**Job:** Your answer must contain only the lines from the one containing "(436, 488) = (548, 368): turquoise" through the end of the entries below, reproduced character for character.

**Task material:**
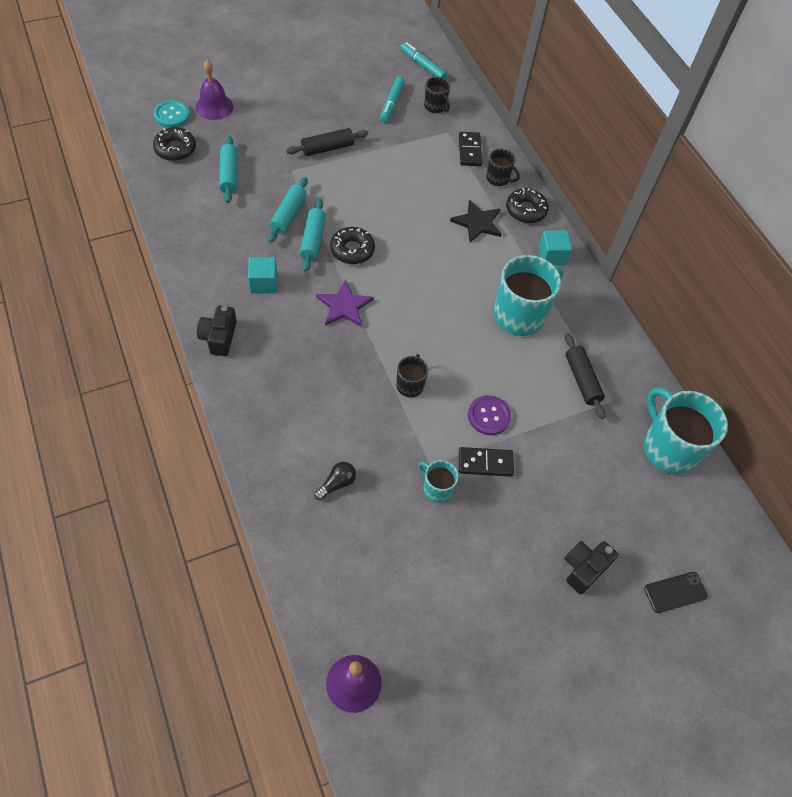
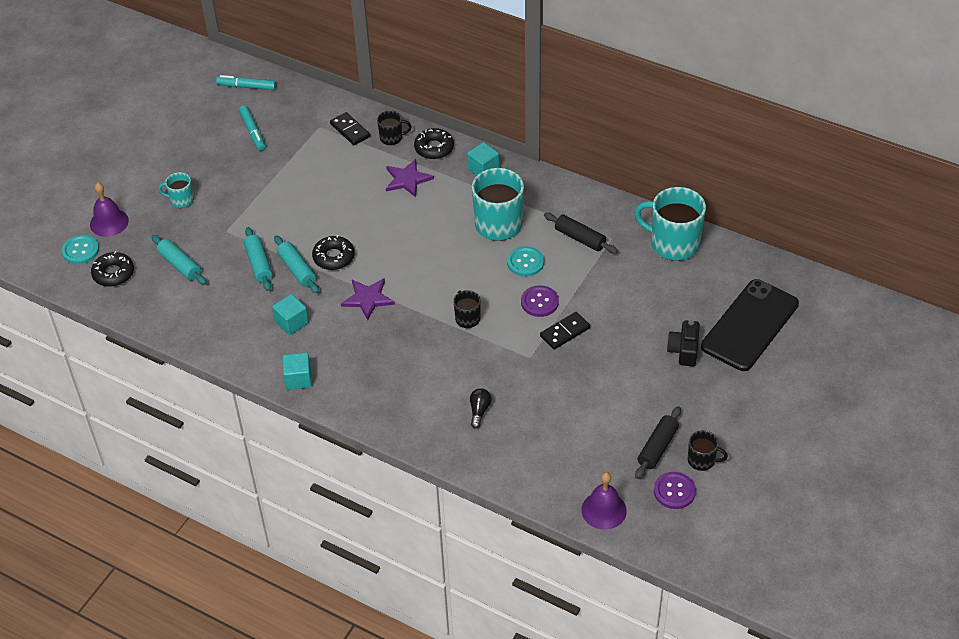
camera: 30 degrees left, 10 degrees down
(219, 337) = (298, 379): black camera -> turquoise cube
(327, 148) = (237, 197): black rolling pin -> black rolling pin (657, 447)
(435, 107) = (290, 113): black mug -> black mug (702, 460)
(436, 488) = (548, 368): turquoise mug -> turquoise mug (181, 200)
(440, 720) = (674, 491): none -> purple button
(477, 223) = (407, 179): black star -> purple star
(510, 368) = (525, 262): none -> turquoise button
(675, 592) = (750, 325): black phone -> black phone, size x2.33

**Response area:**
(436, 488) = (548, 368): turquoise mug -> turquoise mug (181, 200)
(440, 720) = (674, 491): none -> purple button
(477, 223) = (407, 179): black star -> purple star
(510, 368) = (525, 262): none -> turquoise button
(675, 592) = (750, 325): black phone -> black phone, size x2.33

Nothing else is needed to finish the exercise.